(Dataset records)
━━━━━━━━━━━━━━━━━━━━

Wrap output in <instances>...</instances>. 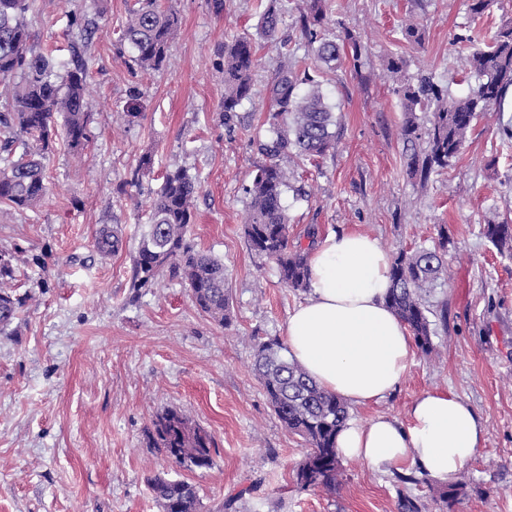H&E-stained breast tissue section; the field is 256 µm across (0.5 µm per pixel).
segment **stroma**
Masks as SVG:
<instances>
[{
	"instance_id": "35a3bbf8",
	"label": "stroma",
	"mask_w": 512,
	"mask_h": 512,
	"mask_svg": "<svg viewBox=\"0 0 512 512\" xmlns=\"http://www.w3.org/2000/svg\"><path fill=\"white\" fill-rule=\"evenodd\" d=\"M138 2L34 0L28 14L41 50L77 42L71 13L94 18L84 53L93 122L81 153L57 135L41 205L0 218V251L13 257V293L23 301L0 334V512H159L145 483L151 474L194 484L202 512H399L404 496L420 499L423 512H512V257L485 236L488 222L512 220V137L503 132L512 127V92L499 115L473 124L454 165L424 183L406 173L399 93L423 74L451 96L465 93L466 55L512 25V0H490L479 16L468 0H327V34H352L365 52L360 67L315 72L336 106L340 139L335 151L298 159L283 196L294 246L313 227L322 237L359 231L393 253L432 246L446 228L447 277L429 299L446 303L447 327L430 356L414 353L391 396L351 406L350 418L406 421L428 390L468 401L485 422V441L448 504L439 482L413 483L418 470L408 463L383 474L346 460L335 490H299L295 471L308 448L282 428L251 368L254 337L283 336L308 294L284 286L275 264L247 245L244 188L265 161L255 141L267 136L270 114L258 97L224 125L217 53L233 38L255 39L254 82L265 90L282 49L300 59L311 52L299 26L305 0H280L276 45L258 36L261 0H226L219 15L209 0H161L181 24L159 70L139 68L122 38ZM410 19L421 25V44L402 36ZM397 56L405 65L394 74L387 62ZM175 168L200 188L188 241L227 270L224 326L195 307L185 284L132 286L150 202ZM299 187L307 200L296 199ZM113 224L122 245L100 256L95 236ZM167 409L211 434V468L188 470L150 447L147 432Z\"/></svg>"
}]
</instances>
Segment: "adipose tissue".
<instances>
[{
  "label": "adipose tissue",
  "mask_w": 512,
  "mask_h": 512,
  "mask_svg": "<svg viewBox=\"0 0 512 512\" xmlns=\"http://www.w3.org/2000/svg\"><path fill=\"white\" fill-rule=\"evenodd\" d=\"M309 298L288 317V354L323 389L360 405L379 402L403 381L411 358L407 326L388 308L390 257L376 239L328 234L310 253ZM485 440V424L452 391L424 392L406 421L379 416L348 422L336 446L340 457L388 472L411 463L445 481L458 474Z\"/></svg>",
  "instance_id": "obj_1"
}]
</instances>
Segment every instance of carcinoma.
<instances>
[{
	"label": "carcinoma",
	"mask_w": 512,
	"mask_h": 512,
	"mask_svg": "<svg viewBox=\"0 0 512 512\" xmlns=\"http://www.w3.org/2000/svg\"><path fill=\"white\" fill-rule=\"evenodd\" d=\"M33 0H0V85L13 100L0 112V150L7 153L0 169V205L13 210H33L46 193L45 158L56 137V118H61L69 146L82 148L90 138L92 113L87 111L86 67L80 48L70 46V58L56 59L36 50L27 15ZM326 0H306L300 26L312 49L309 62L288 53L267 87L268 111L272 112L270 137L258 144L266 161L259 165L245 193L248 198L244 234L256 255L277 267L287 287L309 288L308 250L289 245L288 214L284 192L291 188L289 165L302 156H323L336 148L338 132L335 106L323 93L310 69L336 68L342 60L360 62L364 46L346 34L345 41L323 33ZM282 21L277 0H270L258 21L263 39L275 43ZM180 26L178 13L158 0H142L124 31L134 52V62L159 70L167 62L171 42ZM224 103L222 117L229 124L244 101L254 96L253 72L257 66L255 44L238 37L224 43ZM467 71L475 85L451 97L431 74L401 86L407 117L402 129L409 151L407 174L421 183L434 171L451 166L464 148L473 123L498 106L512 89V27L499 30L489 44L467 55ZM431 112L429 125L417 121V113ZM22 152H17V149ZM198 184L176 168L164 175L160 191L150 202V224L141 234L133 264L132 287L149 288L168 276L188 285L195 306L214 321L230 320L227 274L224 260L195 249L186 239ZM486 238L501 254L512 255V224L490 222ZM431 248L400 250L391 258V282L387 303L412 333L420 352L434 351L432 336L437 324H446V308L429 304L425 296L447 273L448 236L438 232ZM115 229H103L95 239L101 256L119 250ZM16 270L12 256L0 253V333L18 318L22 301L12 292ZM287 347L276 336L254 343L253 370L271 408L288 433L308 445L296 470L302 490L332 489L341 476L336 448L340 429L349 419V406L334 393L321 389L295 362L284 355ZM149 441L176 464L189 470L211 468L214 440L186 414L168 409L152 422ZM147 485L160 512H201L195 485L154 475Z\"/></svg>",
	"instance_id": "cac0c4a2"
}]
</instances>
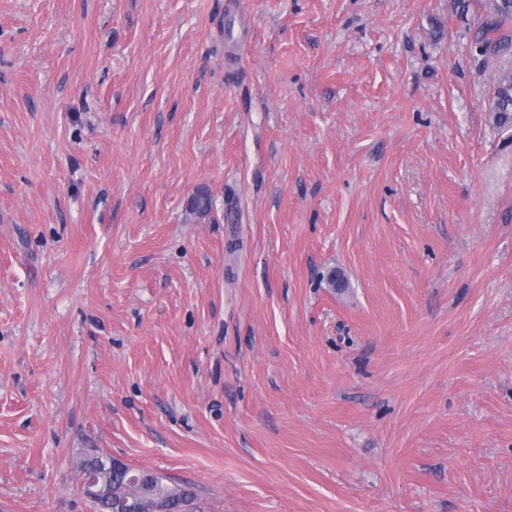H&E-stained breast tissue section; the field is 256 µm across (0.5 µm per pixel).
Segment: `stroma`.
I'll list each match as a JSON object with an SVG mask.
<instances>
[{"mask_svg":"<svg viewBox=\"0 0 512 512\" xmlns=\"http://www.w3.org/2000/svg\"><path fill=\"white\" fill-rule=\"evenodd\" d=\"M452 3L0 0V512L92 456L512 512V52Z\"/></svg>","mask_w":512,"mask_h":512,"instance_id":"1","label":"stroma"}]
</instances>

━━━━━━━━━━━━━━━━━━━━

The exercise:
Show every line where the string "label" appears.

Response to the task:
	"label": "stroma",
  "label": "adipose tissue",
	"label": "carcinoma",
[{"mask_svg":"<svg viewBox=\"0 0 512 512\" xmlns=\"http://www.w3.org/2000/svg\"><path fill=\"white\" fill-rule=\"evenodd\" d=\"M452 3L0 0V512L92 456L512 512V52Z\"/></svg>","mask_w":512,"mask_h":512,"instance_id":"1","label":"stroma"}]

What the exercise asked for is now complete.